__Information shown__.
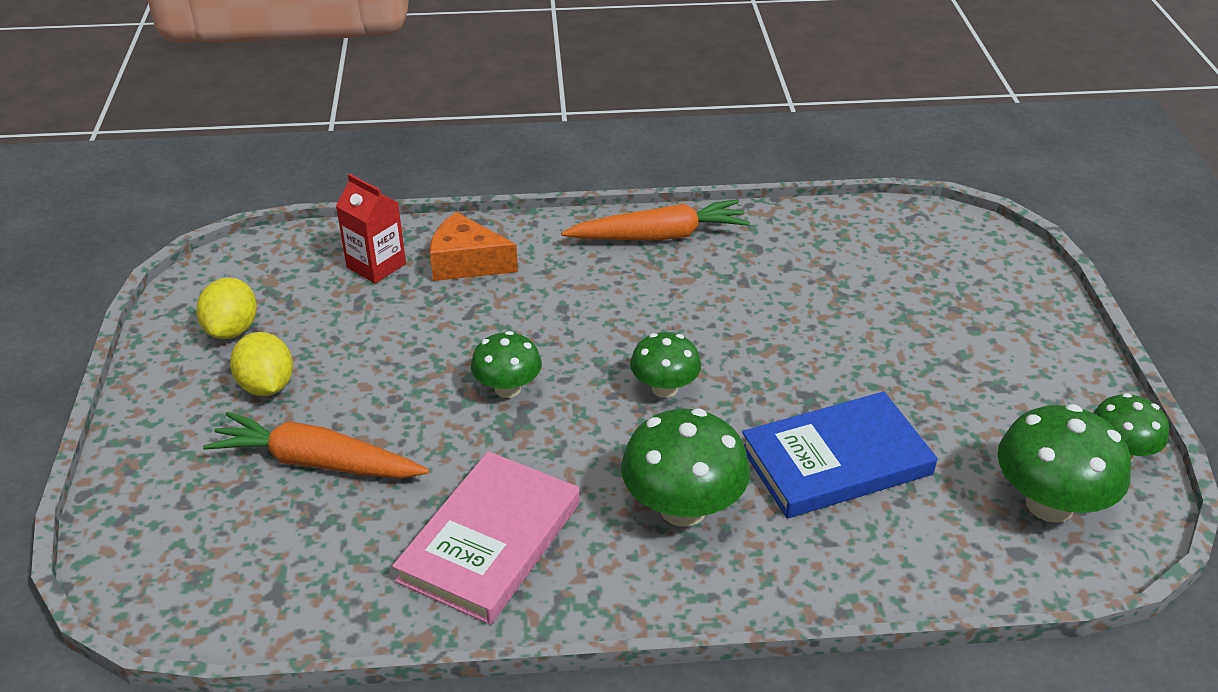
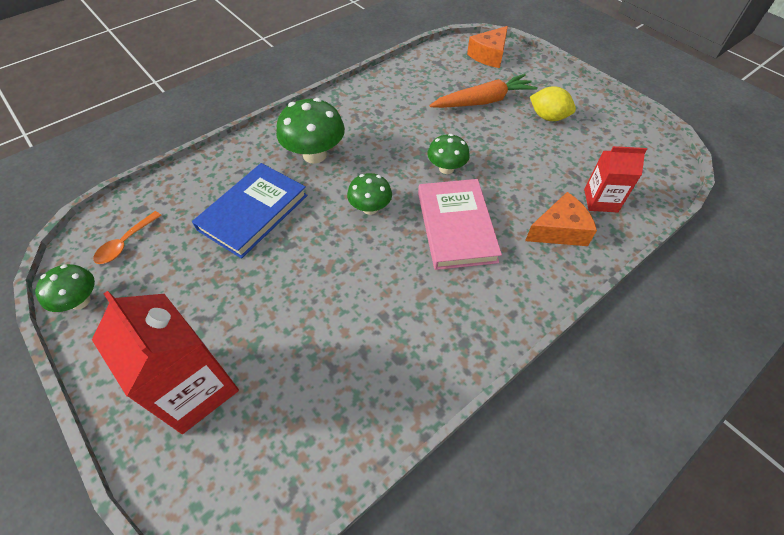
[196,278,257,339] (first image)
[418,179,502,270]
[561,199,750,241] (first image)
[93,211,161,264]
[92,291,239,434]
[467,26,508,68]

__Your assignment__. Repeat every record above exactly, but drop the pictures.

__Exercise response__.
[196,278,257,339] (first image)
[418,179,502,270]
[561,199,750,241] (first image)
[93,211,161,264]
[92,291,239,434]
[467,26,508,68]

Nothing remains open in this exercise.